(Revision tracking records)
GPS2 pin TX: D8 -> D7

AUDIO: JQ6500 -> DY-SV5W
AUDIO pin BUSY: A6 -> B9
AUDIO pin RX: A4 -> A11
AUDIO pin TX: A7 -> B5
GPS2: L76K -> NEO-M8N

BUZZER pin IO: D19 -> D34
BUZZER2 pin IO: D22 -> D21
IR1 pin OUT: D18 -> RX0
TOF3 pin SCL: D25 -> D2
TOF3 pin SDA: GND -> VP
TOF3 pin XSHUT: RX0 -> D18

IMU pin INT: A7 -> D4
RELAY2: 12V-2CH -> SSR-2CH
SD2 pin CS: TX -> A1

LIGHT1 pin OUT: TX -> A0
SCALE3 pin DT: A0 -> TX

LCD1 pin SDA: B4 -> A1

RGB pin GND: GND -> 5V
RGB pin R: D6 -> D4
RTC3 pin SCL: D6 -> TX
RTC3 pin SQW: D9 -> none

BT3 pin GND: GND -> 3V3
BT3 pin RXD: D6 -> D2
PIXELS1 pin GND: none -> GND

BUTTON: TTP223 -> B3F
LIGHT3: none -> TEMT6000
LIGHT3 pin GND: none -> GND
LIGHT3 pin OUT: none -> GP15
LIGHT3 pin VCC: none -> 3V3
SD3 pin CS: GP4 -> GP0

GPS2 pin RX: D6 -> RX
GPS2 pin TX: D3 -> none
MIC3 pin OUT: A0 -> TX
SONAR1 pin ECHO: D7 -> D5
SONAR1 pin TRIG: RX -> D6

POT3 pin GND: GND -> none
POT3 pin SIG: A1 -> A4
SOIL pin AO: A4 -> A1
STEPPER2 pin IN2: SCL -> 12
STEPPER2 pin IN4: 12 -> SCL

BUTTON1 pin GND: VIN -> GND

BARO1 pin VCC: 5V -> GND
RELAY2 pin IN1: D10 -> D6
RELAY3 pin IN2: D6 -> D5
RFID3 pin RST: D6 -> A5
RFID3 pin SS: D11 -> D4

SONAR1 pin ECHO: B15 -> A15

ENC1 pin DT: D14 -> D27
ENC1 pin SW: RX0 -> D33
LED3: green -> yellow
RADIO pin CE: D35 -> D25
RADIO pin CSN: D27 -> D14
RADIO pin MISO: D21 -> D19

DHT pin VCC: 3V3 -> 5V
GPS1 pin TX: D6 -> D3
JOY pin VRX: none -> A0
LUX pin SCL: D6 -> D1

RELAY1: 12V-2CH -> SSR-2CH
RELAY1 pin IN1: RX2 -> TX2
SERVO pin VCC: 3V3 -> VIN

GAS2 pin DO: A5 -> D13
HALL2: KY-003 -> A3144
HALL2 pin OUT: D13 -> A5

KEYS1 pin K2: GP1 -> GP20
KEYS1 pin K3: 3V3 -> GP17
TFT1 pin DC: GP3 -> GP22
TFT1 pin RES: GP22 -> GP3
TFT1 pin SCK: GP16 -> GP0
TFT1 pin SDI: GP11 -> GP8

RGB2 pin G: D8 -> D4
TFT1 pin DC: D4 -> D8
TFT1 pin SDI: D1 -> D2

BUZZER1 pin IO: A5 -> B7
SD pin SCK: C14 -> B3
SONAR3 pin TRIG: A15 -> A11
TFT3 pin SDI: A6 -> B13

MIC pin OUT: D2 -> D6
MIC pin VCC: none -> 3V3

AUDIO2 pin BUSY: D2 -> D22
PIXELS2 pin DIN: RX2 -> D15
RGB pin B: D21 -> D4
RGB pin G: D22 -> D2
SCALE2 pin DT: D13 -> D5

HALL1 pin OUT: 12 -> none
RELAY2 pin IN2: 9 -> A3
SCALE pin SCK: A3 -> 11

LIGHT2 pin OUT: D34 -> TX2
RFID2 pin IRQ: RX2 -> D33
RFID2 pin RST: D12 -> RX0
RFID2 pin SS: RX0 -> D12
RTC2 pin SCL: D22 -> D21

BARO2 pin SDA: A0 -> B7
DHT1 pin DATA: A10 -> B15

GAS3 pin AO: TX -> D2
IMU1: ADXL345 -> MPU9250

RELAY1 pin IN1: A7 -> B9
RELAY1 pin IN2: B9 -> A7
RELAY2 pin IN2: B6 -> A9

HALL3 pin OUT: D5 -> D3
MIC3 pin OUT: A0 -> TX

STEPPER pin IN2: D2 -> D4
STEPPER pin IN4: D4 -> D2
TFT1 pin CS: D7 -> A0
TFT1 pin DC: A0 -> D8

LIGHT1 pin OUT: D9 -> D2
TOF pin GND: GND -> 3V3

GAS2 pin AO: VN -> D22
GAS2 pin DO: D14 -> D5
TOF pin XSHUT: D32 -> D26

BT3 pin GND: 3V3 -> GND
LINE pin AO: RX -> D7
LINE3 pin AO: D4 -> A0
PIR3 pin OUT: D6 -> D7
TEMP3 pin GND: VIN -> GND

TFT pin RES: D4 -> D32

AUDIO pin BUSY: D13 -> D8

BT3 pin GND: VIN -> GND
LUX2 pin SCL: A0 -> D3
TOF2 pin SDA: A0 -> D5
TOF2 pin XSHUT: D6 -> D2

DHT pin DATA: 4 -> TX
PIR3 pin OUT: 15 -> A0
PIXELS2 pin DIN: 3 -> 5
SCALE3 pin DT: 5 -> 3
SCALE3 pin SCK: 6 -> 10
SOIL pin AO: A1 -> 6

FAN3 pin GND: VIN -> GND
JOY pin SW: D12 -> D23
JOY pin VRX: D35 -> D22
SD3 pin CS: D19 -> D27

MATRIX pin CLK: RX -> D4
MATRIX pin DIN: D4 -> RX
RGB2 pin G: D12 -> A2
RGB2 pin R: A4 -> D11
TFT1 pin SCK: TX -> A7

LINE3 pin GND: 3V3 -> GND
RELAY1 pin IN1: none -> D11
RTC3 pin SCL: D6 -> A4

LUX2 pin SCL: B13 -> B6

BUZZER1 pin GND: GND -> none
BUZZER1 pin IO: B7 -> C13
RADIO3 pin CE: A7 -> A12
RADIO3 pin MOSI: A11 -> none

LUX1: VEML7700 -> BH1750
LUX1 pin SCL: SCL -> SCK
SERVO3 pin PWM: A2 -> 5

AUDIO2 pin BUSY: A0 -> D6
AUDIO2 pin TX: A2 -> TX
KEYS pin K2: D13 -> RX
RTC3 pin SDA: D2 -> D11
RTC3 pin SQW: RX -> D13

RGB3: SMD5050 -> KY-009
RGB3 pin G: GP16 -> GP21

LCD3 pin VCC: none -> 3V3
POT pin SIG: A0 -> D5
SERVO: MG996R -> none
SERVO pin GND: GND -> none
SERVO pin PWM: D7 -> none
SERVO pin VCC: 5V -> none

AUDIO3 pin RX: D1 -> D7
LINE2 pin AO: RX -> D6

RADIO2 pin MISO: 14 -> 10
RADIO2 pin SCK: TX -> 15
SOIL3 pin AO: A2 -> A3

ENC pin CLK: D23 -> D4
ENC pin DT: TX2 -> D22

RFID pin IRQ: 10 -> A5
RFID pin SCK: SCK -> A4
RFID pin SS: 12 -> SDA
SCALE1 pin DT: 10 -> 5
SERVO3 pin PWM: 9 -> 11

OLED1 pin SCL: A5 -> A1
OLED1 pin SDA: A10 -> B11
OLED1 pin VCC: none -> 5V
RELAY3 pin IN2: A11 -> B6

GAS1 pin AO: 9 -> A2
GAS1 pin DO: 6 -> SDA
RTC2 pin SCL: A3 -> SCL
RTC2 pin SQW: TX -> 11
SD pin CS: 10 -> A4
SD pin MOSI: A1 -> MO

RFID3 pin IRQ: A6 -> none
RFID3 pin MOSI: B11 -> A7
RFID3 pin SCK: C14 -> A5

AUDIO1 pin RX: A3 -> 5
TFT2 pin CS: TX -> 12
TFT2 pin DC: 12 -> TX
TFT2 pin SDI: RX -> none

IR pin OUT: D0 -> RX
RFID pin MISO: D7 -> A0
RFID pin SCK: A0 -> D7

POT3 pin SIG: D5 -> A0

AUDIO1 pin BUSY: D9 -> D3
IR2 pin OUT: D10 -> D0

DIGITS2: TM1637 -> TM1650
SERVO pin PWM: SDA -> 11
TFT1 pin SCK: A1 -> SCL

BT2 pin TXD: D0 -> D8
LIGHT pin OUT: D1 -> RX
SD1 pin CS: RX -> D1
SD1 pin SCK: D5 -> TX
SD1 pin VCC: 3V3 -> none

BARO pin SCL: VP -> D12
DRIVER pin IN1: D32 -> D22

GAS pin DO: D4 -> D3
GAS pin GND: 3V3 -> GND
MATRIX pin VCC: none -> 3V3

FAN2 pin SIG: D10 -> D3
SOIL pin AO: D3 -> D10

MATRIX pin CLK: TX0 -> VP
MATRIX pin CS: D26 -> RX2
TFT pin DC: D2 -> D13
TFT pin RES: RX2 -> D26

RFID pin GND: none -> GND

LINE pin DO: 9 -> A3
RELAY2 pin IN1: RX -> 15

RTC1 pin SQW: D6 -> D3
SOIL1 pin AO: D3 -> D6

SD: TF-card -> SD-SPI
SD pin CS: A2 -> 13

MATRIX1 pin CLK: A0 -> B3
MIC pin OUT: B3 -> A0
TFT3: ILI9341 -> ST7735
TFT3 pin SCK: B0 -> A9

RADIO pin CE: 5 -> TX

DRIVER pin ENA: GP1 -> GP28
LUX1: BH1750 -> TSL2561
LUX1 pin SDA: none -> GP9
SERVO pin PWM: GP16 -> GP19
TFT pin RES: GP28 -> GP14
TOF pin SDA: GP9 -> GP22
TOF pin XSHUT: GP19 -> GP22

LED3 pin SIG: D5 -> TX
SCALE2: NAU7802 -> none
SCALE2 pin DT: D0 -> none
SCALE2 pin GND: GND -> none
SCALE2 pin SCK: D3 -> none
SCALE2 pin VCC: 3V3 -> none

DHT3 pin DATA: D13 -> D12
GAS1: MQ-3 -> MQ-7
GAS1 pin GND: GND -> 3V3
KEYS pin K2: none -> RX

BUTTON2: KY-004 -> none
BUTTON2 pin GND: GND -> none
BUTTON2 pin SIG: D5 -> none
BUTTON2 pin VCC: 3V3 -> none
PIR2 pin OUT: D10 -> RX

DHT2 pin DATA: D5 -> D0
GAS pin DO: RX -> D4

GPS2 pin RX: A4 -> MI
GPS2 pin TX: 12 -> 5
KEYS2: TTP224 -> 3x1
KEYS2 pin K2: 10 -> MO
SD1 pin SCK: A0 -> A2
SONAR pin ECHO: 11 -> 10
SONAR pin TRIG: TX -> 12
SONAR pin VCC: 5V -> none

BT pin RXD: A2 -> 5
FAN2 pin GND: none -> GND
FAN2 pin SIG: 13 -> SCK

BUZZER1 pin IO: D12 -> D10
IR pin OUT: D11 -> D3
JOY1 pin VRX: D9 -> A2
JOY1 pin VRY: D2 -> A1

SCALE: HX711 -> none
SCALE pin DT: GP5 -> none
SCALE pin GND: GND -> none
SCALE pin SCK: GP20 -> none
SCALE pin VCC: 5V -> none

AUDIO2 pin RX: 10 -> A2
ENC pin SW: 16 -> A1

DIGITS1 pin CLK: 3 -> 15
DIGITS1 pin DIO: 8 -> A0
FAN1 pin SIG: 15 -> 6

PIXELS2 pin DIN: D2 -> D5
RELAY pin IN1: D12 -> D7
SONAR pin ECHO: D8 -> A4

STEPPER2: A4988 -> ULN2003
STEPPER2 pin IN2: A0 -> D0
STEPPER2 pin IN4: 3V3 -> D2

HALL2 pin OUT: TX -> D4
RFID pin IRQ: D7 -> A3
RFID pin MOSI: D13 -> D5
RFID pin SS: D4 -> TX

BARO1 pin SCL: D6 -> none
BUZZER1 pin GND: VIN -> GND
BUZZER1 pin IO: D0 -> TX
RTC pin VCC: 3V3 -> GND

### HOW TO COMPLETE THIS TASK
What are the lines above, starting at the one with "TFT1 pin SCK: TX -> A7" and ending at the one with "SOIL pin AO: D3 -> D10"? Give them again exactly, and only them.

### RESULT BELOW
TFT1 pin SCK: TX -> A7

LINE3 pin GND: 3V3 -> GND
RELAY1 pin IN1: none -> D11
RTC3 pin SCL: D6 -> A4

LUX2 pin SCL: B13 -> B6

BUZZER1 pin GND: GND -> none
BUZZER1 pin IO: B7 -> C13
RADIO3 pin CE: A7 -> A12
RADIO3 pin MOSI: A11 -> none

LUX1: VEML7700 -> BH1750
LUX1 pin SCL: SCL -> SCK
SERVO3 pin PWM: A2 -> 5

AUDIO2 pin BUSY: A0 -> D6
AUDIO2 pin TX: A2 -> TX
KEYS pin K2: D13 -> RX
RTC3 pin SDA: D2 -> D11
RTC3 pin SQW: RX -> D13

RGB3: SMD5050 -> KY-009
RGB3 pin G: GP16 -> GP21

LCD3 pin VCC: none -> 3V3
POT pin SIG: A0 -> D5
SERVO: MG996R -> none
SERVO pin GND: GND -> none
SERVO pin PWM: D7 -> none
SERVO pin VCC: 5V -> none

AUDIO3 pin RX: D1 -> D7
LINE2 pin AO: RX -> D6

RADIO2 pin MISO: 14 -> 10
RADIO2 pin SCK: TX -> 15
SOIL3 pin AO: A2 -> A3

ENC pin CLK: D23 -> D4
ENC pin DT: TX2 -> D22

RFID pin IRQ: 10 -> A5
RFID pin SCK: SCK -> A4
RFID pin SS: 12 -> SDA
SCALE1 pin DT: 10 -> 5
SERVO3 pin PWM: 9 -> 11

OLED1 pin SCL: A5 -> A1
OLED1 pin SDA: A10 -> B11
OLED1 pin VCC: none -> 5V
RELAY3 pin IN2: A11 -> B6

GAS1 pin AO: 9 -> A2
GAS1 pin DO: 6 -> SDA
RTC2 pin SCL: A3 -> SCL
RTC2 pin SQW: TX -> 11
SD pin CS: 10 -> A4
SD pin MOSI: A1 -> MO

RFID3 pin IRQ: A6 -> none
RFID3 pin MOSI: B11 -> A7
RFID3 pin SCK: C14 -> A5

AUDIO1 pin RX: A3 -> 5
TFT2 pin CS: TX -> 12
TFT2 pin DC: 12 -> TX
TFT2 pin SDI: RX -> none

IR pin OUT: D0 -> RX
RFID pin MISO: D7 -> A0
RFID pin SCK: A0 -> D7

POT3 pin SIG: D5 -> A0

AUDIO1 pin BUSY: D9 -> D3
IR2 pin OUT: D10 -> D0

DIGITS2: TM1637 -> TM1650
SERVO pin PWM: SDA -> 11
TFT1 pin SCK: A1 -> SCL

BT2 pin TXD: D0 -> D8
LIGHT pin OUT: D1 -> RX
SD1 pin CS: RX -> D1
SD1 pin SCK: D5 -> TX
SD1 pin VCC: 3V3 -> none

BARO pin SCL: VP -> D12
DRIVER pin IN1: D32 -> D22

GAS pin DO: D4 -> D3
GAS pin GND: 3V3 -> GND
MATRIX pin VCC: none -> 3V3

FAN2 pin SIG: D10 -> D3
SOIL pin AO: D3 -> D10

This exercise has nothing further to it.